WHAT THIS TASK INVOLVES: Extract every line starting at the line that contains "(139, 226) = (265, 262): none -> green phone" and ending with the final line of the data, inclusive; give only those lines, word for word.

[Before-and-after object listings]

+++

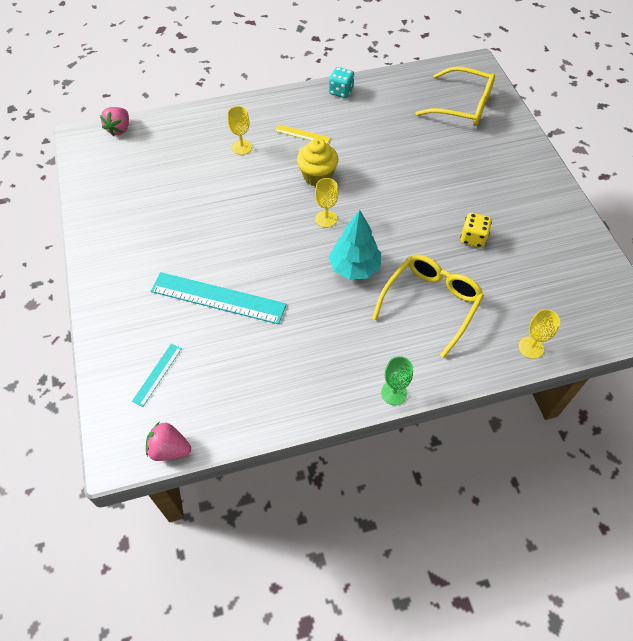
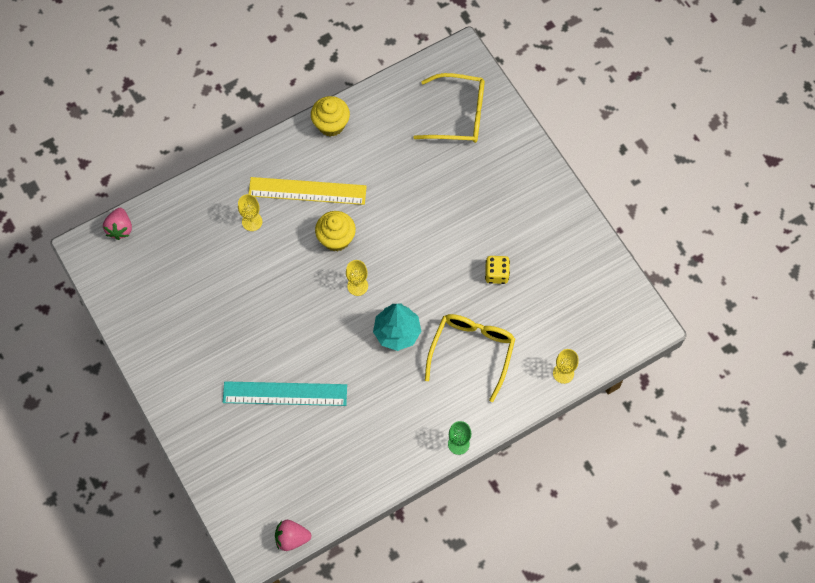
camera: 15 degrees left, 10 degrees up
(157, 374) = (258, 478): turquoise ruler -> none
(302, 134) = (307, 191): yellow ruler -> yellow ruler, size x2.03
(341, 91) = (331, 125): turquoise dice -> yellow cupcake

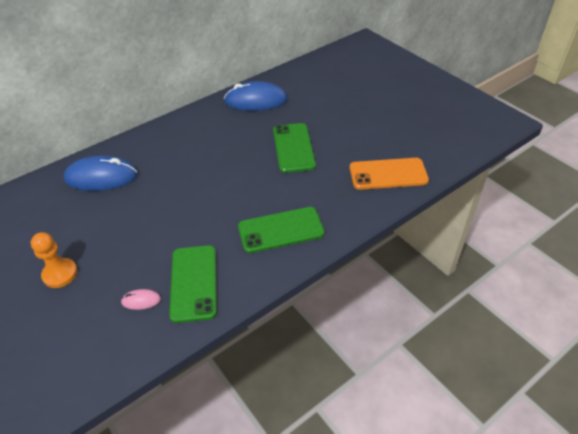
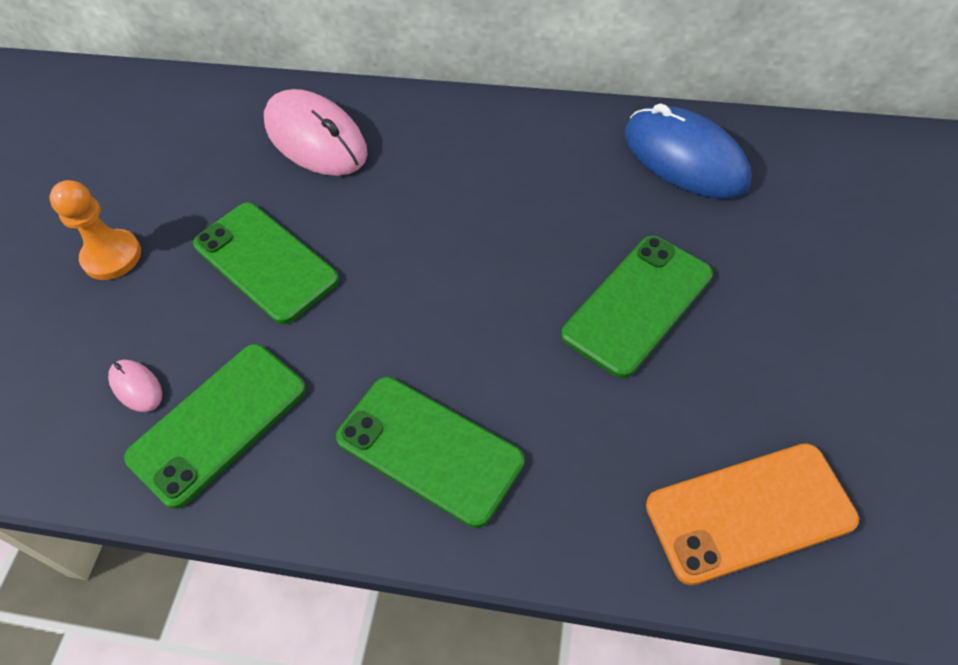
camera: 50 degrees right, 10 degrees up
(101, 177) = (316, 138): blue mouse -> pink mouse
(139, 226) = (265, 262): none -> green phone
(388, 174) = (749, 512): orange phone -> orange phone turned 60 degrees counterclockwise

+++

TASK ANSWER:
(139, 226) = (265, 262): none -> green phone
(388, 174) = (749, 512): orange phone -> orange phone turned 60 degrees counterclockwise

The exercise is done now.